= Problem =
Scan the following material for the string "plate" and copy each line in which it appears.

= The records =
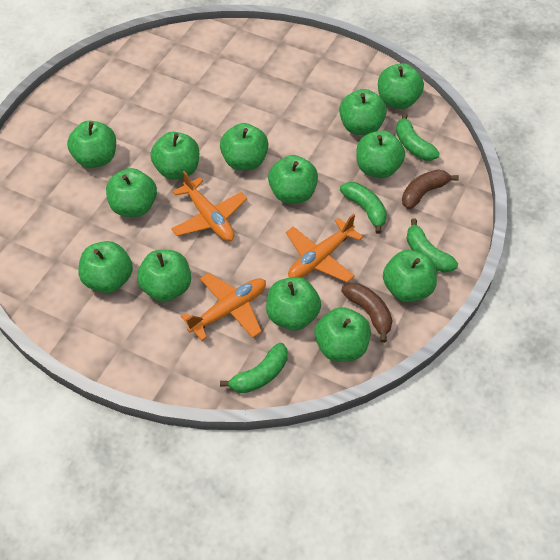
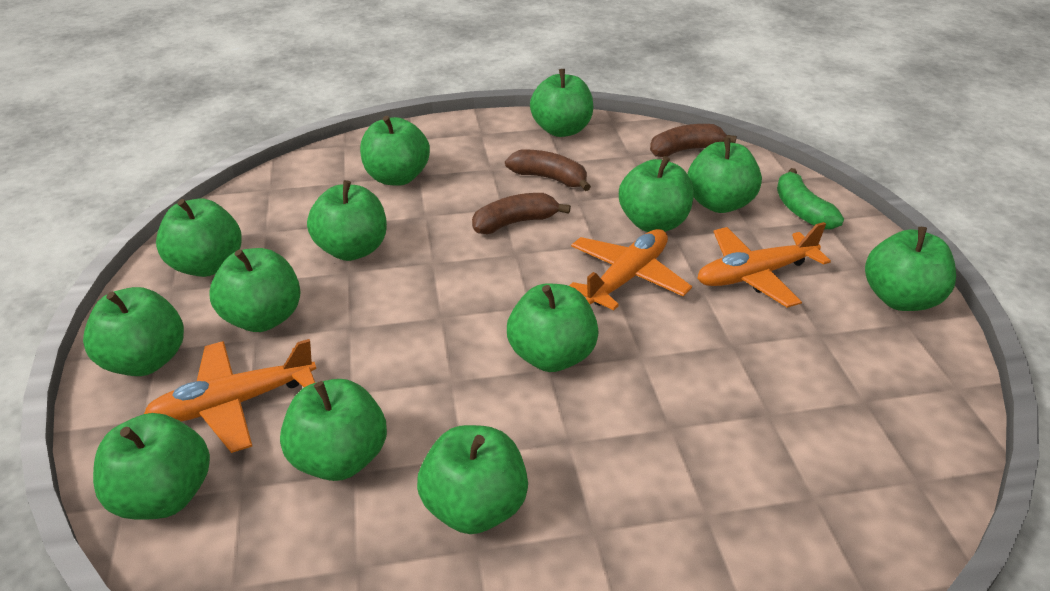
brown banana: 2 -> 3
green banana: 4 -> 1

--

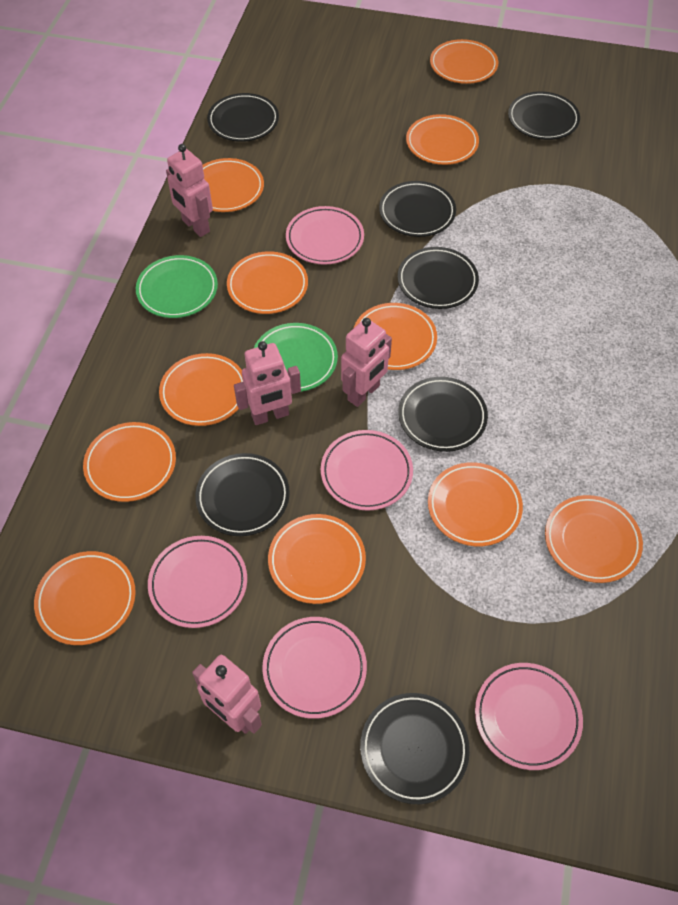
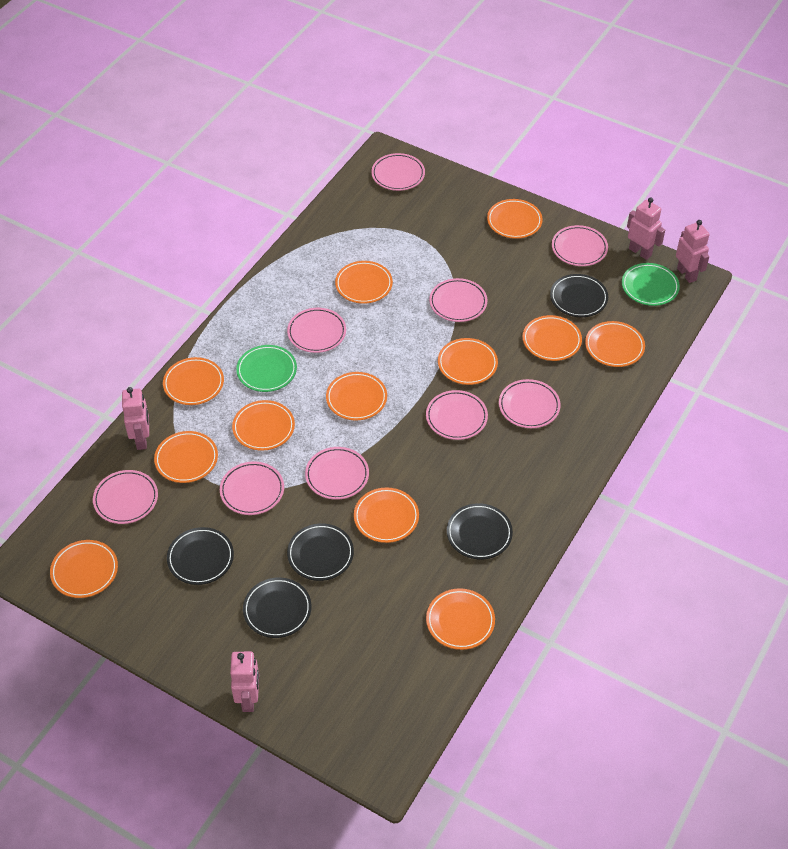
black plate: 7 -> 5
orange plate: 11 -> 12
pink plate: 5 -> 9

* * *

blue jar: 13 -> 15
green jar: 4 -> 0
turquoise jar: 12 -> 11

= Exercise output =
black plate: 7 -> 5
orange plate: 11 -> 12
pink plate: 5 -> 9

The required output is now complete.